(Collected data)

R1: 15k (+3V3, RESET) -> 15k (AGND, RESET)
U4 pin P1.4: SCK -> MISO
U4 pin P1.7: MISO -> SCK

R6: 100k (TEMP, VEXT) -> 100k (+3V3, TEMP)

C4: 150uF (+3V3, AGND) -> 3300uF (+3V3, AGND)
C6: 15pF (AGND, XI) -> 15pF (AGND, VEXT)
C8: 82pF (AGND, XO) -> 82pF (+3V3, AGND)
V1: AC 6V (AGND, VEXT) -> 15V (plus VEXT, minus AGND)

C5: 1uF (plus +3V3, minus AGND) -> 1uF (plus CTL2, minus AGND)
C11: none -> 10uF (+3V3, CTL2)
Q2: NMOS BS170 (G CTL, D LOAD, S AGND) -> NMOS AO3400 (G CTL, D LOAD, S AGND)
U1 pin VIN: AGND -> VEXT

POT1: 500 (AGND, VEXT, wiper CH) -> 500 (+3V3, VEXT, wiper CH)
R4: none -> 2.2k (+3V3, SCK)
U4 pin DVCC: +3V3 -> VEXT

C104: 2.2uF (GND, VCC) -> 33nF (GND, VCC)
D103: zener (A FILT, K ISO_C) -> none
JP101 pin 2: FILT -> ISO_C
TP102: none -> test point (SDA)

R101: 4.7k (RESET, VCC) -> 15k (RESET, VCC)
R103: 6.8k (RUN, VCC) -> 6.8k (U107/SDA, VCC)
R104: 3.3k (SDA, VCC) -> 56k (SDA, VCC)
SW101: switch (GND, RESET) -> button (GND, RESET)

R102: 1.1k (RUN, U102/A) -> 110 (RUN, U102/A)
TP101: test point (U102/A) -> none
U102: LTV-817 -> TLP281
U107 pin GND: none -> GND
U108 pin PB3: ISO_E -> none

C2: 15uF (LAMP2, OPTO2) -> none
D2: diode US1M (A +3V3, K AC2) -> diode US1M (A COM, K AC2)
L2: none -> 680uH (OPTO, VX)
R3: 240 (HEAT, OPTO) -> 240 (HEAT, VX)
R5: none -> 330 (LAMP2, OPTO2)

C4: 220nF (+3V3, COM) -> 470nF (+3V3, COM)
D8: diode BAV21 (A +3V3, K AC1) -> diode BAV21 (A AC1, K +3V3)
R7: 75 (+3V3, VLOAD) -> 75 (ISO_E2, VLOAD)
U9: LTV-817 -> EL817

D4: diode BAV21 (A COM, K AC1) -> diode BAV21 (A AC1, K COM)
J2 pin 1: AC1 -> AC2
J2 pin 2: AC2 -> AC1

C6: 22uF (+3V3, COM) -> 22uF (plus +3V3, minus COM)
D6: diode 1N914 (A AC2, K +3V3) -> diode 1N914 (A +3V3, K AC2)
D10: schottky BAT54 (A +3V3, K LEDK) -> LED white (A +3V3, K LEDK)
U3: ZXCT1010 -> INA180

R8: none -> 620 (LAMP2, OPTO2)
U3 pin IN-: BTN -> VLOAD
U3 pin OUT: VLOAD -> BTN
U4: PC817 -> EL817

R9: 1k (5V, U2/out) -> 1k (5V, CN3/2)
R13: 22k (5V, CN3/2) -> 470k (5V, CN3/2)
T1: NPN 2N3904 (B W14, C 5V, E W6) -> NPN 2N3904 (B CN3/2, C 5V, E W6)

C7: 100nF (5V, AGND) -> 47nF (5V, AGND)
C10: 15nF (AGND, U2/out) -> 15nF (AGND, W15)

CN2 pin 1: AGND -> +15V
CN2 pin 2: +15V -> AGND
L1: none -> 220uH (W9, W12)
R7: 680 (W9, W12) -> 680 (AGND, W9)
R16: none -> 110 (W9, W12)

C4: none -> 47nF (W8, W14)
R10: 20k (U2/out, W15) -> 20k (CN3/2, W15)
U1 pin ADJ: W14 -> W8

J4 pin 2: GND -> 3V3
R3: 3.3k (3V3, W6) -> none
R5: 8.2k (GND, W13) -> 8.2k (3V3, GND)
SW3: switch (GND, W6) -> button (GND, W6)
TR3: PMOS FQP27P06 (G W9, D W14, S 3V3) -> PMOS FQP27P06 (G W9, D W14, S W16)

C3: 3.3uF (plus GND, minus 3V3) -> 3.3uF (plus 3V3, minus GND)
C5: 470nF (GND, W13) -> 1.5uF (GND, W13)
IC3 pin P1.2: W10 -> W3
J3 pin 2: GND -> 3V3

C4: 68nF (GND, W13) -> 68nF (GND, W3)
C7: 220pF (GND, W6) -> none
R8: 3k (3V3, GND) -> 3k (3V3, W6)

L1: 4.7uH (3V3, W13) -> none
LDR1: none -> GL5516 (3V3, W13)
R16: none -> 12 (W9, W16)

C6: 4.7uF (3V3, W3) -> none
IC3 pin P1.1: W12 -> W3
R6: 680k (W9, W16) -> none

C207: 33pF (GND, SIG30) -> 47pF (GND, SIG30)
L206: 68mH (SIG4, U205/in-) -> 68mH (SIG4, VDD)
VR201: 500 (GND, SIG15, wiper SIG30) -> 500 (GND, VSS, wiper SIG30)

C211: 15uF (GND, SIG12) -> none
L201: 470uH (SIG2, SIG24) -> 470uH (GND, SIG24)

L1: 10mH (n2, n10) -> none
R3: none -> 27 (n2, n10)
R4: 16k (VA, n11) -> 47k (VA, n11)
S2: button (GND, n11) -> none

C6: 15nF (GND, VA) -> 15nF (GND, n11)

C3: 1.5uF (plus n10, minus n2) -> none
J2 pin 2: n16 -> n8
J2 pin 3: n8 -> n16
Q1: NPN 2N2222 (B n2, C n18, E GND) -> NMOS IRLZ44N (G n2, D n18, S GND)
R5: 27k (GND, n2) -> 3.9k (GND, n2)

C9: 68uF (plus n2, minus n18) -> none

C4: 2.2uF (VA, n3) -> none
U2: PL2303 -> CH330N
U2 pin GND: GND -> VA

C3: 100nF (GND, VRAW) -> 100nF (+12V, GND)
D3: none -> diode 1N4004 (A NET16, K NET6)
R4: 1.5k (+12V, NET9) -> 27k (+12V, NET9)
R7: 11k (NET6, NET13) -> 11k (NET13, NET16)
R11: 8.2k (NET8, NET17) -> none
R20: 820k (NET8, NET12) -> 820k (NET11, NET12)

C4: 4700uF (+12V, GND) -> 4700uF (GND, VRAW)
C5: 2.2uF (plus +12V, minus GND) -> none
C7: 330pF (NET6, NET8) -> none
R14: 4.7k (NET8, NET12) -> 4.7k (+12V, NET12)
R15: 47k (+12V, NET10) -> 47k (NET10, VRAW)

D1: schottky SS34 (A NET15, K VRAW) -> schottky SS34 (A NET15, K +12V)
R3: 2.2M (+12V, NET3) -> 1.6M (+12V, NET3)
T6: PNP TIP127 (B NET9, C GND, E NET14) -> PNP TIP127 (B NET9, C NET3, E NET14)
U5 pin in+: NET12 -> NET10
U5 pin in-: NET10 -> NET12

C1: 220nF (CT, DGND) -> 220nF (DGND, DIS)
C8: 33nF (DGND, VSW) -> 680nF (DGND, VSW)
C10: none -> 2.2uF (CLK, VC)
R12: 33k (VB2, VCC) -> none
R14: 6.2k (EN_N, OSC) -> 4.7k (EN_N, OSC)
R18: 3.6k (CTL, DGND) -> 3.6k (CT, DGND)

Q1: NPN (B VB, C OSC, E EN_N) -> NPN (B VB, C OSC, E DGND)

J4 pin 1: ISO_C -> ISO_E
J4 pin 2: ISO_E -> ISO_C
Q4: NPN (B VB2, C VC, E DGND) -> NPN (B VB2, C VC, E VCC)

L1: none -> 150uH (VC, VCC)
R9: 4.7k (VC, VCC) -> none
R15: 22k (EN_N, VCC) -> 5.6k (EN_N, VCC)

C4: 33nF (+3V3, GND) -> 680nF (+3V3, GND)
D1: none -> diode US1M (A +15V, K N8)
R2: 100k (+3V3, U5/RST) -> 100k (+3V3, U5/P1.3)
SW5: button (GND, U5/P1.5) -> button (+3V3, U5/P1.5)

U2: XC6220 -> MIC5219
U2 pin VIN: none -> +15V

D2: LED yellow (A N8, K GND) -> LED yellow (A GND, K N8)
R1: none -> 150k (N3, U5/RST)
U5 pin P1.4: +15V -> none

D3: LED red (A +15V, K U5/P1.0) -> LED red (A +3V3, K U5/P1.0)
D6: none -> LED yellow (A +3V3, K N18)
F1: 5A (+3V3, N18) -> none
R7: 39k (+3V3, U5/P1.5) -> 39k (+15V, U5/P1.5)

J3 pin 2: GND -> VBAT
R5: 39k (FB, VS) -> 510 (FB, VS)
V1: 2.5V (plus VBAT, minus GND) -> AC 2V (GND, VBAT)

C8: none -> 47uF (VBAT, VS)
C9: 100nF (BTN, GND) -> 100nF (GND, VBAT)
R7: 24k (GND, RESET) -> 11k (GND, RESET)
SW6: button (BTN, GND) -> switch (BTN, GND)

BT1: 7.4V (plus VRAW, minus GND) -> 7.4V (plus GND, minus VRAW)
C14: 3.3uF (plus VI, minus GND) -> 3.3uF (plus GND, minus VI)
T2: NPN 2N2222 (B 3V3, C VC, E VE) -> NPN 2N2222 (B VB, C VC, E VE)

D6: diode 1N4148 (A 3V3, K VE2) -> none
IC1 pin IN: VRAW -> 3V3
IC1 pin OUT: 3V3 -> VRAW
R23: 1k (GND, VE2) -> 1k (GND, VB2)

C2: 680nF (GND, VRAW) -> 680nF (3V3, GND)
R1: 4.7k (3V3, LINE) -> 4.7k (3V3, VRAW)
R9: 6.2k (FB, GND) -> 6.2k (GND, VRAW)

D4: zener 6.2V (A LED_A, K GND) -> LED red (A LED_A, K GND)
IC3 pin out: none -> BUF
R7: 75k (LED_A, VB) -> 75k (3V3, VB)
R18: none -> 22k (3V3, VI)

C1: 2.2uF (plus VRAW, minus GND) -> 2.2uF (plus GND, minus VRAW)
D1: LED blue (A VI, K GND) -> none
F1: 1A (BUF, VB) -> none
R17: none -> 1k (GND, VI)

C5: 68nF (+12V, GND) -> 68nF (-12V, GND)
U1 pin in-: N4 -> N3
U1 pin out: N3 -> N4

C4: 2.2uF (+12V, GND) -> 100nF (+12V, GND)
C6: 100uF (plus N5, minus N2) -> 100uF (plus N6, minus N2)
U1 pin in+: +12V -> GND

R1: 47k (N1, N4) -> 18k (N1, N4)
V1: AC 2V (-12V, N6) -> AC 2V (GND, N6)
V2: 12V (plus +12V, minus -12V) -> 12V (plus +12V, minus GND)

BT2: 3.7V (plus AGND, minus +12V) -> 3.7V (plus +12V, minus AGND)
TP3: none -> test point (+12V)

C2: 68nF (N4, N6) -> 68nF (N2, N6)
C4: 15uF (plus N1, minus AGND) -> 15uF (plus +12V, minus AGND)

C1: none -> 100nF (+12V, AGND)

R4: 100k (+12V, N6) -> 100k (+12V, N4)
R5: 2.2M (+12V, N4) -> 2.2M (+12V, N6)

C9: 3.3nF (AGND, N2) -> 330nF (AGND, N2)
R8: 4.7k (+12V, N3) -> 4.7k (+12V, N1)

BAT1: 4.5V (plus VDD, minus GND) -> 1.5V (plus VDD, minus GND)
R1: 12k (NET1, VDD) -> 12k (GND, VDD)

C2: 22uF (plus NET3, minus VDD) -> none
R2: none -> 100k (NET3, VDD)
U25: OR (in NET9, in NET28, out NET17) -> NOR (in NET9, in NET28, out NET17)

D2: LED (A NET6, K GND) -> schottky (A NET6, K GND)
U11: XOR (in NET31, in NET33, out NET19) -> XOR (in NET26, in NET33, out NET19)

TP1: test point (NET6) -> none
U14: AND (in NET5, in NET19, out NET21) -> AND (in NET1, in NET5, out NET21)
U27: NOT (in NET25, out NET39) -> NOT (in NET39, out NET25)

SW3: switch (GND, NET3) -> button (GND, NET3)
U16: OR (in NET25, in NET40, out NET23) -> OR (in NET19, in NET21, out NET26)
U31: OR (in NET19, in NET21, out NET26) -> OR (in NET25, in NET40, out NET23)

§ **WHAT IS NEEDED**:
An exact copy of the lines above, from the one containing "C5: 470nF (GND, W13) -> 1.5uF (GND, W13)" down to the one containing "R5: 27k (GND, n2) -> 3.9k (GND, n2)" and including both, is the whole answer; retype it and nothing else.

§ **SOLUTION TO THE PROBLEM**:
C5: 470nF (GND, W13) -> 1.5uF (GND, W13)
IC3 pin P1.2: W10 -> W3
J3 pin 2: GND -> 3V3

C4: 68nF (GND, W13) -> 68nF (GND, W3)
C7: 220pF (GND, W6) -> none
R8: 3k (3V3, GND) -> 3k (3V3, W6)

L1: 4.7uH (3V3, W13) -> none
LDR1: none -> GL5516 (3V3, W13)
R16: none -> 12 (W9, W16)

C6: 4.7uF (3V3, W3) -> none
IC3 pin P1.1: W12 -> W3
R6: 680k (W9, W16) -> none

C207: 33pF (GND, SIG30) -> 47pF (GND, SIG30)
L206: 68mH (SIG4, U205/in-) -> 68mH (SIG4, VDD)
VR201: 500 (GND, SIG15, wiper SIG30) -> 500 (GND, VSS, wiper SIG30)

C211: 15uF (GND, SIG12) -> none
L201: 470uH (SIG2, SIG24) -> 470uH (GND, SIG24)

L1: 10mH (n2, n10) -> none
R3: none -> 27 (n2, n10)
R4: 16k (VA, n11) -> 47k (VA, n11)
S2: button (GND, n11) -> none

C6: 15nF (GND, VA) -> 15nF (GND, n11)

C3: 1.5uF (plus n10, minus n2) -> none
J2 pin 2: n16 -> n8
J2 pin 3: n8 -> n16
Q1: NPN 2N2222 (B n2, C n18, E GND) -> NMOS IRLZ44N (G n2, D n18, S GND)
R5: 27k (GND, n2) -> 3.9k (GND, n2)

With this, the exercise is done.